### Data in this exercise
'''

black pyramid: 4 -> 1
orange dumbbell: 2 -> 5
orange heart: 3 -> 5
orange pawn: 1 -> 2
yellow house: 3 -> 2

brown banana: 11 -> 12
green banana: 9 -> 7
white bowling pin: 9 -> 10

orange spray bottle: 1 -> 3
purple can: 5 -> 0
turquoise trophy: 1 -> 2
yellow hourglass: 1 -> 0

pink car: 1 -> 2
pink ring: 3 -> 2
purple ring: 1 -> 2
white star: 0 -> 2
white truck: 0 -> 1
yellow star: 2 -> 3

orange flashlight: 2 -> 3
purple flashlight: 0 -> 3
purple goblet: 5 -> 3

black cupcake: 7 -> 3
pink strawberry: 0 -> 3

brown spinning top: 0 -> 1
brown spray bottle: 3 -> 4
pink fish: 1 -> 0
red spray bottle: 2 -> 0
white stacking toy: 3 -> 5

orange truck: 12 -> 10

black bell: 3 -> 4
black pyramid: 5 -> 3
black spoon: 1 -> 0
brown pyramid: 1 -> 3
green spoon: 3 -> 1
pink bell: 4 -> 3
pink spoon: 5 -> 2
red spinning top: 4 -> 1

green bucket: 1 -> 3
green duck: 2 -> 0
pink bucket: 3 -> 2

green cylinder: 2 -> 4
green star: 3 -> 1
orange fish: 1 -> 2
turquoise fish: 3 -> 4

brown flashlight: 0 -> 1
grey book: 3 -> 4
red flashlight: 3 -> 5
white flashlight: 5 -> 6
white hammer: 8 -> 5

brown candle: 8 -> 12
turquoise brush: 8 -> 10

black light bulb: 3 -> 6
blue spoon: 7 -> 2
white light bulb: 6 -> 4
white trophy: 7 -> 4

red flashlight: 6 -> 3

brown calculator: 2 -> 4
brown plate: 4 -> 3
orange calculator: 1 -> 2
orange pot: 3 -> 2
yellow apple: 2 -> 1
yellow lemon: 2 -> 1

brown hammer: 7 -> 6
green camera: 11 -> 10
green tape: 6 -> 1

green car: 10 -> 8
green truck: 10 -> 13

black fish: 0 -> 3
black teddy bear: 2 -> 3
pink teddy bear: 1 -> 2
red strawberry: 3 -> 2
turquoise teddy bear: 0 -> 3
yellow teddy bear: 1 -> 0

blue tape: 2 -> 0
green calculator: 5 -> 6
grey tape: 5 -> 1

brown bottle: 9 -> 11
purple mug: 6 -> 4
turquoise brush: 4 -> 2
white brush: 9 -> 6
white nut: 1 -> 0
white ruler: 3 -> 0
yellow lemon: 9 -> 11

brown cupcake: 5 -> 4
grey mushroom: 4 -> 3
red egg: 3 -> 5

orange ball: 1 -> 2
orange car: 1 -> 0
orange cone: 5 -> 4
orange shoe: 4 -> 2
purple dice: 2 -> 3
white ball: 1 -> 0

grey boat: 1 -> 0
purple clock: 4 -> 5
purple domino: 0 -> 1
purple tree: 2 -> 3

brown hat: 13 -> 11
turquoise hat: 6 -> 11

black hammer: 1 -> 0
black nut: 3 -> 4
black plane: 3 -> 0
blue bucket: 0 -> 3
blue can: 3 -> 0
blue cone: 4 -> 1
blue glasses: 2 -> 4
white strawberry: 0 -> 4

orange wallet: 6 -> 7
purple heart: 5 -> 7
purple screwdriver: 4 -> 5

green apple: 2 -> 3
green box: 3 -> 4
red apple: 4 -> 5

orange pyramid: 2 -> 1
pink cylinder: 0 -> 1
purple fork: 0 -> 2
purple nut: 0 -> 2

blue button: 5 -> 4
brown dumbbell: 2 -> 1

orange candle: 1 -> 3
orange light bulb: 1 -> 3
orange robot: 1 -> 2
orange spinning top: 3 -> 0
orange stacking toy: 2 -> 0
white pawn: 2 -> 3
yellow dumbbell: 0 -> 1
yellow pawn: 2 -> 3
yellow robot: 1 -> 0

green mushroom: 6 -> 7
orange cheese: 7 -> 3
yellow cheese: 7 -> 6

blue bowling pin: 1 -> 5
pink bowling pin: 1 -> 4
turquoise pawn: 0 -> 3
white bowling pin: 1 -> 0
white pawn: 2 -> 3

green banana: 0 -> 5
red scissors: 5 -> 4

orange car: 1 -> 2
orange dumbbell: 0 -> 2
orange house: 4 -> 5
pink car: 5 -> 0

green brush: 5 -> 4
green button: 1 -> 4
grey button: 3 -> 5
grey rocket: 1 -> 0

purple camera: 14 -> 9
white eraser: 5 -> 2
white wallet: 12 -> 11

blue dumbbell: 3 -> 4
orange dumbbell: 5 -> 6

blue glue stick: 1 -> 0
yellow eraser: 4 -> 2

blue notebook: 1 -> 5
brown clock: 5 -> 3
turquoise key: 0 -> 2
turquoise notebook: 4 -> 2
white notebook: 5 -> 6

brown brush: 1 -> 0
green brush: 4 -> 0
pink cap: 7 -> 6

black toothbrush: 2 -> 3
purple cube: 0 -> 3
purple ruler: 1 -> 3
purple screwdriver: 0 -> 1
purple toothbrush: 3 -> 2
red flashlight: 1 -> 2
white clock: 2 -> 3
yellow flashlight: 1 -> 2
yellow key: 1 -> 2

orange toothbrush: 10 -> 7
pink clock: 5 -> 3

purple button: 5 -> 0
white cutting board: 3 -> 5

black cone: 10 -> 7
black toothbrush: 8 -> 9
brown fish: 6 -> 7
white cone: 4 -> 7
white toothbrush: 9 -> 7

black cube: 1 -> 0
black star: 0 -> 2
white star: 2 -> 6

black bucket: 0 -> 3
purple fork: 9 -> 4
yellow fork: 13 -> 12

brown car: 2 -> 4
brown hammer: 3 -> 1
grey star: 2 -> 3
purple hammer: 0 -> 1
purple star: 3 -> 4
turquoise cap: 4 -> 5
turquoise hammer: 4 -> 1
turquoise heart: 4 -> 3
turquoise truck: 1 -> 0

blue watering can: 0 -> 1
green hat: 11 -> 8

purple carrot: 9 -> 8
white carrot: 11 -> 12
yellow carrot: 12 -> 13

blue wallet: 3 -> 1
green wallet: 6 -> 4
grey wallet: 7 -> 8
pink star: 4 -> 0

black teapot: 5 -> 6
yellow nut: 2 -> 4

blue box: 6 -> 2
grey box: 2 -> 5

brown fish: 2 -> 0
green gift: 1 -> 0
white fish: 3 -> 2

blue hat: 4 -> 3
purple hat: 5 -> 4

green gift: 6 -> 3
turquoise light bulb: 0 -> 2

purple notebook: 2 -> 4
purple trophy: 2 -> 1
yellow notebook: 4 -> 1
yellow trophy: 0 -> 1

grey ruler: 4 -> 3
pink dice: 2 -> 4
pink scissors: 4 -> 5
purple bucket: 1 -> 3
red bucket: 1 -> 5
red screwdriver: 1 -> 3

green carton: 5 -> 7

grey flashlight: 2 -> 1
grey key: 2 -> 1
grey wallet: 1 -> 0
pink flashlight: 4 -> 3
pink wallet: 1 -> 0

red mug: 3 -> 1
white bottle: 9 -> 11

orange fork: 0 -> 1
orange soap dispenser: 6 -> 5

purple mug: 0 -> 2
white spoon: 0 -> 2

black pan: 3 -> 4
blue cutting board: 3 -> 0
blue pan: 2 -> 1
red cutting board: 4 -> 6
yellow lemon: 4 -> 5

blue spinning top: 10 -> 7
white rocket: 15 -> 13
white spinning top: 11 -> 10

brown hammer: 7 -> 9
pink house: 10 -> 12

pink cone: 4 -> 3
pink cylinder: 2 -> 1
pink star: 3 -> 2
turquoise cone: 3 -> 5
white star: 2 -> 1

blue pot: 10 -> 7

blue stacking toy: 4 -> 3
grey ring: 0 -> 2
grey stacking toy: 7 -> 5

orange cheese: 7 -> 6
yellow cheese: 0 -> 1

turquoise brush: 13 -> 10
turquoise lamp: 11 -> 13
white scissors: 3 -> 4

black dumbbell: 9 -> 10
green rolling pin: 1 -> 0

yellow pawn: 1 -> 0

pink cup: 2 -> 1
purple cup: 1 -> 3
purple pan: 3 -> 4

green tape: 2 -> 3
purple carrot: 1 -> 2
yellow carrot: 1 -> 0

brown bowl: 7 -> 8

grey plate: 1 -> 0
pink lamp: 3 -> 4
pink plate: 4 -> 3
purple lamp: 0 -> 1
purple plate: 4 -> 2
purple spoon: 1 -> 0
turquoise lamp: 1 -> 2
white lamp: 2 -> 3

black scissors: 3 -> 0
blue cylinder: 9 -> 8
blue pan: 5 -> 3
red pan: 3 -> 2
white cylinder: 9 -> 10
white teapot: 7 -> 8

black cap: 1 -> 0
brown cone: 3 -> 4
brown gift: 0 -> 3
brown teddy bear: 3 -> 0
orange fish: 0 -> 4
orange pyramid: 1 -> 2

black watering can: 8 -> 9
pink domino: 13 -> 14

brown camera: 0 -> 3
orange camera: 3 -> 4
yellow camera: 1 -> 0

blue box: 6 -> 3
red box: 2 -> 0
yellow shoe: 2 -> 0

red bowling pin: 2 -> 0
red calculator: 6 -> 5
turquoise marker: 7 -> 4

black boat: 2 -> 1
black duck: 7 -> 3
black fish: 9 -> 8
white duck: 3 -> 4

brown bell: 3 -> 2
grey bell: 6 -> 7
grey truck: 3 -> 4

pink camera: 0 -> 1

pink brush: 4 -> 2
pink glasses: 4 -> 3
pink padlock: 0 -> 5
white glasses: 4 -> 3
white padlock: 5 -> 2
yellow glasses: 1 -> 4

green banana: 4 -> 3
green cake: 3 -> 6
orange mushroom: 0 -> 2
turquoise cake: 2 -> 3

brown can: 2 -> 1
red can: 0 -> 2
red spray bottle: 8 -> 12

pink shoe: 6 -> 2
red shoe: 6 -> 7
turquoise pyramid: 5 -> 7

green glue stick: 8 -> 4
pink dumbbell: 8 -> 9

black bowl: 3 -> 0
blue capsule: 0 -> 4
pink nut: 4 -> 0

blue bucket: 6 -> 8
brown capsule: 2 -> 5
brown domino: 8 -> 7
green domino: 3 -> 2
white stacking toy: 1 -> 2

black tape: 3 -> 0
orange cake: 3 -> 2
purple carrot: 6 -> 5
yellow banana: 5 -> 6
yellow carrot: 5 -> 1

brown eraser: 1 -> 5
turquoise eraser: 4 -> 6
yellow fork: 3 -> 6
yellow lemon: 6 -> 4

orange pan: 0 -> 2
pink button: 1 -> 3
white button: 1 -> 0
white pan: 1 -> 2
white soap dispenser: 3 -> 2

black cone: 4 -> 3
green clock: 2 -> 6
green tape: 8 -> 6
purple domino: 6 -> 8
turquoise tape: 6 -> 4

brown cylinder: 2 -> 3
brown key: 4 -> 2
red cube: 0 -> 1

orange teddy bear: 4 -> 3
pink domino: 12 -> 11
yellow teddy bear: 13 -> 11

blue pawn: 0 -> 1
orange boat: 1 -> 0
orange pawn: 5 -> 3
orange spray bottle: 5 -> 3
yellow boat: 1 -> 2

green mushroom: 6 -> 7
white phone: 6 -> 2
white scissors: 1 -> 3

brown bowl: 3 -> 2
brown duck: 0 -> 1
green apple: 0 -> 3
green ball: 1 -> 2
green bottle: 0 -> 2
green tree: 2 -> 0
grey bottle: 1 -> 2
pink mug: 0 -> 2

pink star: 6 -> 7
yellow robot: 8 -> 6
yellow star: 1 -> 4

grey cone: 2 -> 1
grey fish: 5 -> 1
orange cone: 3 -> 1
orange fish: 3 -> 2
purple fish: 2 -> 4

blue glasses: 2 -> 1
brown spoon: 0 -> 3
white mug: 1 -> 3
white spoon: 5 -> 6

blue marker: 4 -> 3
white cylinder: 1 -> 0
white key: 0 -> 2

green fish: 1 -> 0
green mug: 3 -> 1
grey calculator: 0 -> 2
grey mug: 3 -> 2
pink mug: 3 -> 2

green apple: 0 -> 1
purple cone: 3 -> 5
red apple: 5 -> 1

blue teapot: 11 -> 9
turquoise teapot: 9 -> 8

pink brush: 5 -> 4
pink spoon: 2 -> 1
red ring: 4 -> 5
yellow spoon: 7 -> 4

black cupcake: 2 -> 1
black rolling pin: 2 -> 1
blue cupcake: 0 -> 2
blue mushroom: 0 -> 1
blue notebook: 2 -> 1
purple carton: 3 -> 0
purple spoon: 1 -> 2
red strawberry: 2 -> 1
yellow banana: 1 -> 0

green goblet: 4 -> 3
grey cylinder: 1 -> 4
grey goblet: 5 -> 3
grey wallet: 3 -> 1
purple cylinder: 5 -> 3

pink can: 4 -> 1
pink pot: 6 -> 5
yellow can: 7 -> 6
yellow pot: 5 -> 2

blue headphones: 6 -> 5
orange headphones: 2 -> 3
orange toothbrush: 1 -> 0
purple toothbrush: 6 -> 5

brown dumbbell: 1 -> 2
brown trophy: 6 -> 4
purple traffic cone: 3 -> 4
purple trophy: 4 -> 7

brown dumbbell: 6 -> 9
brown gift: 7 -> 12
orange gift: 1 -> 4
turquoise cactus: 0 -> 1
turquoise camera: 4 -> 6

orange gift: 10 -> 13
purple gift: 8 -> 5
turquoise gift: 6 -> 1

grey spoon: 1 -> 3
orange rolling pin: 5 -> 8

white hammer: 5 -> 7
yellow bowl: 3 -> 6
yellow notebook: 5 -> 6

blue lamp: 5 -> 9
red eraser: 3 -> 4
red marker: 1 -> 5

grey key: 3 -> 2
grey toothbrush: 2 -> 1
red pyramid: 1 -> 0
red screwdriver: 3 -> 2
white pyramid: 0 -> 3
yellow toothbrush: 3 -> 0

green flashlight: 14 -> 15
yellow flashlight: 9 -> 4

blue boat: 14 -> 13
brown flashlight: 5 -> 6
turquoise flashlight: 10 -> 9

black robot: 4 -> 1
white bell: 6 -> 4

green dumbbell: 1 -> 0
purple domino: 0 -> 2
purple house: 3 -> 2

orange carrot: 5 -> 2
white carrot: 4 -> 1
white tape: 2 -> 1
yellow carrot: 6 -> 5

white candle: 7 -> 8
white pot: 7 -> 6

'''

### Work to complete
Lines from the top of the data above through the line containing "black spoon: 1 -> 0" must be repeated exactly. All other lines stay out.

### Output
black pyramid: 4 -> 1
orange dumbbell: 2 -> 5
orange heart: 3 -> 5
orange pawn: 1 -> 2
yellow house: 3 -> 2

brown banana: 11 -> 12
green banana: 9 -> 7
white bowling pin: 9 -> 10

orange spray bottle: 1 -> 3
purple can: 5 -> 0
turquoise trophy: 1 -> 2
yellow hourglass: 1 -> 0

pink car: 1 -> 2
pink ring: 3 -> 2
purple ring: 1 -> 2
white star: 0 -> 2
white truck: 0 -> 1
yellow star: 2 -> 3

orange flashlight: 2 -> 3
purple flashlight: 0 -> 3
purple goblet: 5 -> 3

black cupcake: 7 -> 3
pink strawberry: 0 -> 3

brown spinning top: 0 -> 1
brown spray bottle: 3 -> 4
pink fish: 1 -> 0
red spray bottle: 2 -> 0
white stacking toy: 3 -> 5

orange truck: 12 -> 10

black bell: 3 -> 4
black pyramid: 5 -> 3
black spoon: 1 -> 0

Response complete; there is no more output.